# SUPPLIED DATA
● ● ● ●

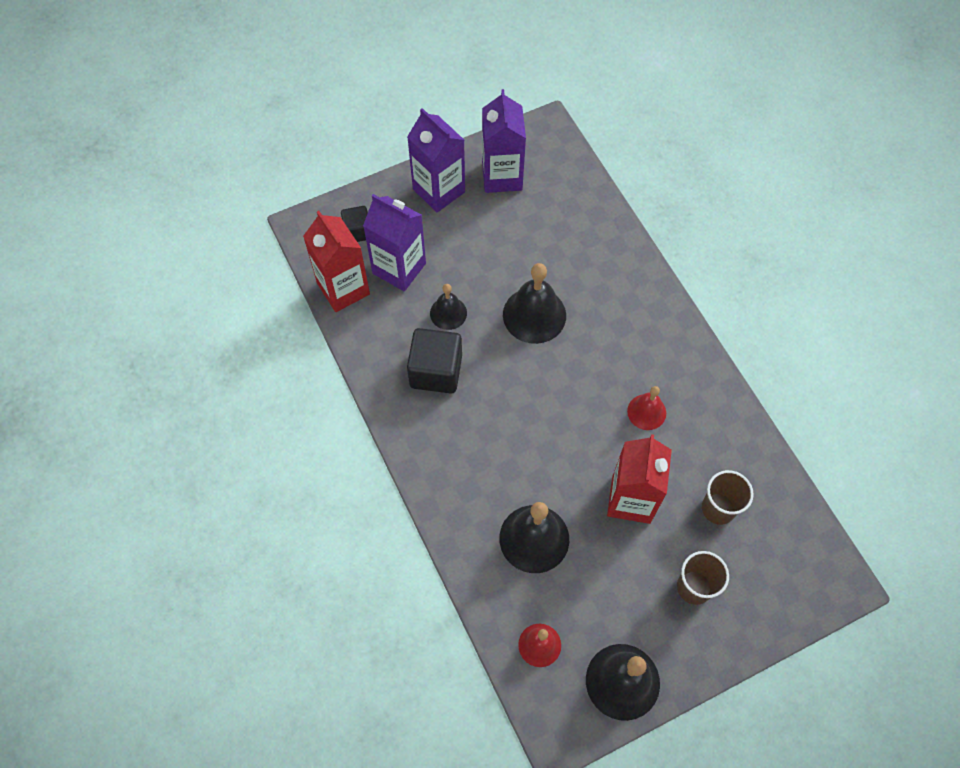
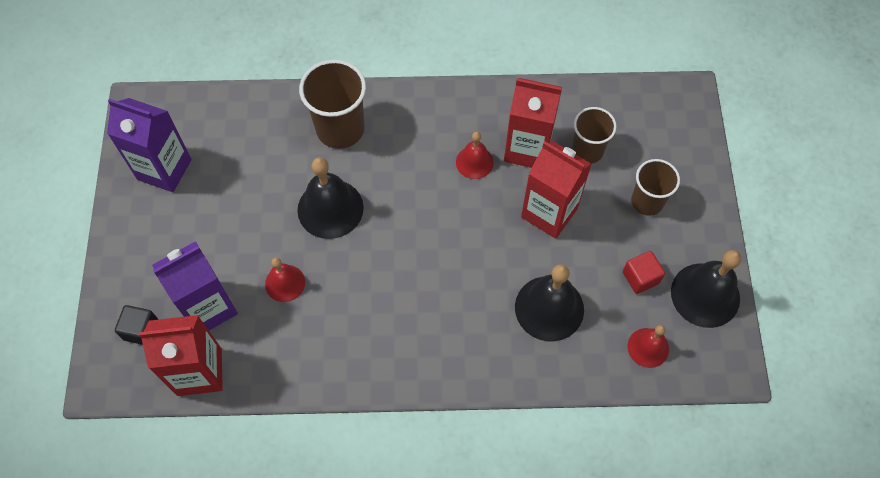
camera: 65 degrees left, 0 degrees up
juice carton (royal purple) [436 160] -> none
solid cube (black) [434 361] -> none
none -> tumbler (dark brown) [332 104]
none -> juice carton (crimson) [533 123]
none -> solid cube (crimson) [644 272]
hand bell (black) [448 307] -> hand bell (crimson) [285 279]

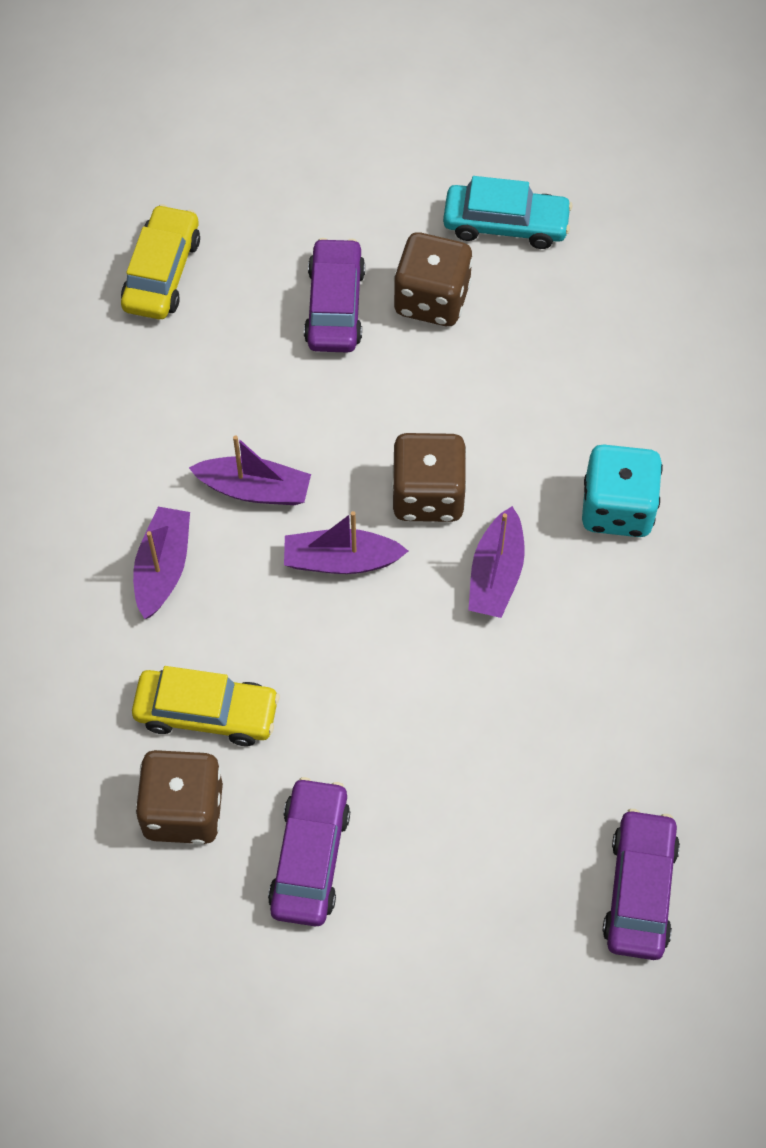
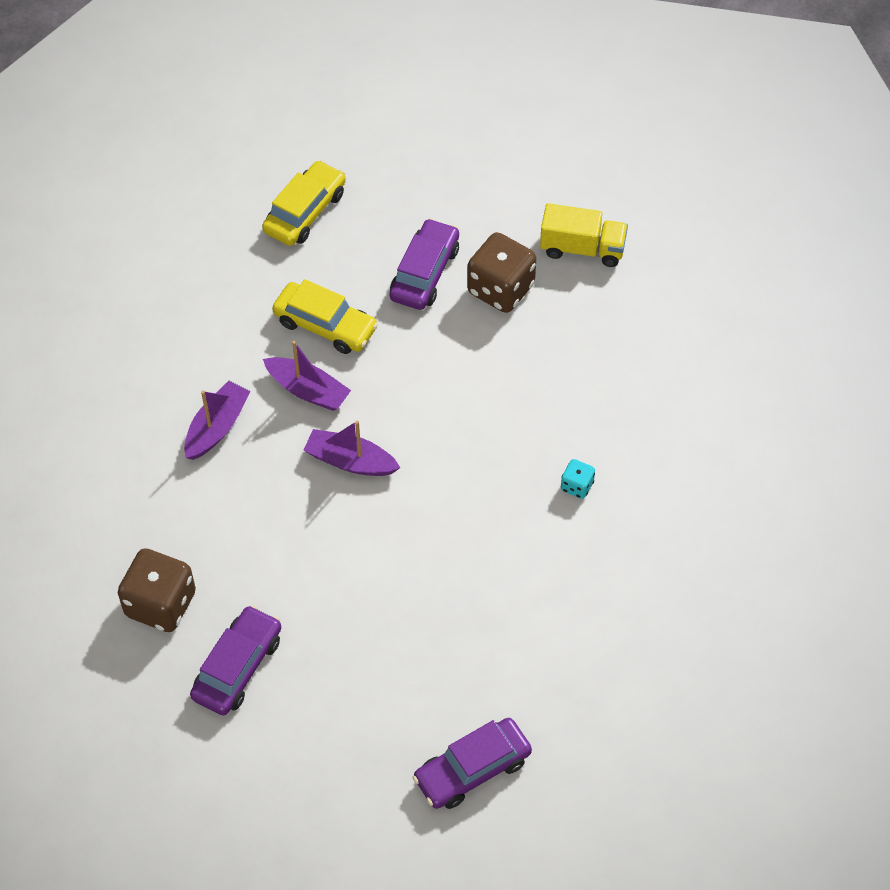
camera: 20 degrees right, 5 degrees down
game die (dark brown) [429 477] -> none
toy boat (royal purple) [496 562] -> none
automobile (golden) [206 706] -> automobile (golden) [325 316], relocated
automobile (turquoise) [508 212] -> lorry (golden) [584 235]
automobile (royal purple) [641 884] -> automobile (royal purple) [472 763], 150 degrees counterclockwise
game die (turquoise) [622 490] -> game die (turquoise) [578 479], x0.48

● ● ● ●

# EXERCISE INSTRUCTIONS
Type the records out again in full, exactly, with each picture omitted.

# RESULT BELOW
camera: 65 degrees left, 0 degrees up
juice carton (royal purple) [436 160] -> none
solid cube (black) [434 361] -> none
none -> tumbler (dark brown) [332 104]
none -> juice carton (crimson) [533 123]
none -> solid cube (crimson) [644 272]
hand bell (black) [448 307] -> hand bell (crimson) [285 279]

camera: 20 degrees right, 5 degrees down
game die (dark brown) [429 477] -> none
toy boat (royal purple) [496 562] -> none
automobile (golden) [206 706] -> automobile (golden) [325 316], relocated
automobile (turquoise) [508 212] -> lorry (golden) [584 235]
automobile (royal purple) [641 884] -> automobile (royal purple) [472 763], 150 degrees counterclockwise
game die (turquoise) [622 490] -> game die (turquoise) [578 479], x0.48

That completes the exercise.